INFORMATION:
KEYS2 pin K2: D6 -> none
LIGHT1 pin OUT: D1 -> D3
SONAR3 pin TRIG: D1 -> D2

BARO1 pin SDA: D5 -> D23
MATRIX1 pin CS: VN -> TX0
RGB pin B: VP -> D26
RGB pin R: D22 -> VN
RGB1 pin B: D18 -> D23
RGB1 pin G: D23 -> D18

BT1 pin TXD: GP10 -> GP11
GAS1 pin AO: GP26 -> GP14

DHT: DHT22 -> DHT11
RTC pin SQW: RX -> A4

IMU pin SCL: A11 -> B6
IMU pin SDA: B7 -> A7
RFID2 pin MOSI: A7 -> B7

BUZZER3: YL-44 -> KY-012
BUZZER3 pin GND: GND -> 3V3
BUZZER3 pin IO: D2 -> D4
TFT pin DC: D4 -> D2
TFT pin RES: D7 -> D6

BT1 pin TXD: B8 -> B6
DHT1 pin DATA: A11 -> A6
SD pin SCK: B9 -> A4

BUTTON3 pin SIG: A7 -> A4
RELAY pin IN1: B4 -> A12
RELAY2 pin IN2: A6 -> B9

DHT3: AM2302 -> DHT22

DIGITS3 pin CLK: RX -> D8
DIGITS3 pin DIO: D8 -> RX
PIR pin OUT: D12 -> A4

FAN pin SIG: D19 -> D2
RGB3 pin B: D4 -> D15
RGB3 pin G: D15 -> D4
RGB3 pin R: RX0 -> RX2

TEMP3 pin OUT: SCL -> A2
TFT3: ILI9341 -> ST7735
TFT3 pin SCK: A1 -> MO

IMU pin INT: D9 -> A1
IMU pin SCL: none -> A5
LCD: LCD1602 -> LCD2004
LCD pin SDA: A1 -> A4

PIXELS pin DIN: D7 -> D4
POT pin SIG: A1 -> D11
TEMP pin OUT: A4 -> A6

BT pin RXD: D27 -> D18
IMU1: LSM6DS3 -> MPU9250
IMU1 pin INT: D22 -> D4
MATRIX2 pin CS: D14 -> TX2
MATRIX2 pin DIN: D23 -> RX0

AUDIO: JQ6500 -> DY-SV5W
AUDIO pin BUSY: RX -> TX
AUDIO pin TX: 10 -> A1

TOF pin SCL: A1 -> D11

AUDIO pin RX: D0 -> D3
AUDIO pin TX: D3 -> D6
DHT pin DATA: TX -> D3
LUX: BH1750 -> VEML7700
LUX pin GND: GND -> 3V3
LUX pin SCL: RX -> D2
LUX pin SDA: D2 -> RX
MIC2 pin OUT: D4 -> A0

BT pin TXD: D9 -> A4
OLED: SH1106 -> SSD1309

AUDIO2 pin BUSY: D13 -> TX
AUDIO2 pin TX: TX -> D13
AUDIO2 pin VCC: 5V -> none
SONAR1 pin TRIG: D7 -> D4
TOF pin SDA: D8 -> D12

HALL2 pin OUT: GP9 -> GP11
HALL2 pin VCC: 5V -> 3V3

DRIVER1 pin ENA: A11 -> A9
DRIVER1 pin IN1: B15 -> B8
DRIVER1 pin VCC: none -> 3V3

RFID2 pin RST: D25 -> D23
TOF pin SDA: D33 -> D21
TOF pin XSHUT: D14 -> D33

PROBLEM TO SOLVE: In full and without alteration, retype the entries above.

TASK RESPONSE:
KEYS2 pin K2: D6 -> none
LIGHT1 pin OUT: D1 -> D3
SONAR3 pin TRIG: D1 -> D2

BARO1 pin SDA: D5 -> D23
MATRIX1 pin CS: VN -> TX0
RGB pin B: VP -> D26
RGB pin R: D22 -> VN
RGB1 pin B: D18 -> D23
RGB1 pin G: D23 -> D18

BT1 pin TXD: GP10 -> GP11
GAS1 pin AO: GP26 -> GP14

DHT: DHT22 -> DHT11
RTC pin SQW: RX -> A4

IMU pin SCL: A11 -> B6
IMU pin SDA: B7 -> A7
RFID2 pin MOSI: A7 -> B7

BUZZER3: YL-44 -> KY-012
BUZZER3 pin GND: GND -> 3V3
BUZZER3 pin IO: D2 -> D4
TFT pin DC: D4 -> D2
TFT pin RES: D7 -> D6

BT1 pin TXD: B8 -> B6
DHT1 pin DATA: A11 -> A6
SD pin SCK: B9 -> A4

BUTTON3 pin SIG: A7 -> A4
RELAY pin IN1: B4 -> A12
RELAY2 pin IN2: A6 -> B9

DHT3: AM2302 -> DHT22

DIGITS3 pin CLK: RX -> D8
DIGITS3 pin DIO: D8 -> RX
PIR pin OUT: D12 -> A4

FAN pin SIG: D19 -> D2
RGB3 pin B: D4 -> D15
RGB3 pin G: D15 -> D4
RGB3 pin R: RX0 -> RX2

TEMP3 pin OUT: SCL -> A2
TFT3: ILI9341 -> ST7735
TFT3 pin SCK: A1 -> MO

IMU pin INT: D9 -> A1
IMU pin SCL: none -> A5
LCD: LCD1602 -> LCD2004
LCD pin SDA: A1 -> A4

PIXELS pin DIN: D7 -> D4
POT pin SIG: A1 -> D11
TEMP pin OUT: A4 -> A6

BT pin RXD: D27 -> D18
IMU1: LSM6DS3 -> MPU9250
IMU1 pin INT: D22 -> D4
MATRIX2 pin CS: D14 -> TX2
MATRIX2 pin DIN: D23 -> RX0

AUDIO: JQ6500 -> DY-SV5W
AUDIO pin BUSY: RX -> TX
AUDIO pin TX: 10 -> A1

TOF pin SCL: A1 -> D11

AUDIO pin RX: D0 -> D3
AUDIO pin TX: D3 -> D6
DHT pin DATA: TX -> D3
LUX: BH1750 -> VEML7700
LUX pin GND: GND -> 3V3
LUX pin SCL: RX -> D2
LUX pin SDA: D2 -> RX
MIC2 pin OUT: D4 -> A0

BT pin TXD: D9 -> A4
OLED: SH1106 -> SSD1309

AUDIO2 pin BUSY: D13 -> TX
AUDIO2 pin TX: TX -> D13
AUDIO2 pin VCC: 5V -> none
SONAR1 pin TRIG: D7 -> D4
TOF pin SDA: D8 -> D12

HALL2 pin OUT: GP9 -> GP11
HALL2 pin VCC: 5V -> 3V3

DRIVER1 pin ENA: A11 -> A9
DRIVER1 pin IN1: B15 -> B8
DRIVER1 pin VCC: none -> 3V3

RFID2 pin RST: D25 -> D23
TOF pin SDA: D33 -> D21
TOF pin XSHUT: D14 -> D33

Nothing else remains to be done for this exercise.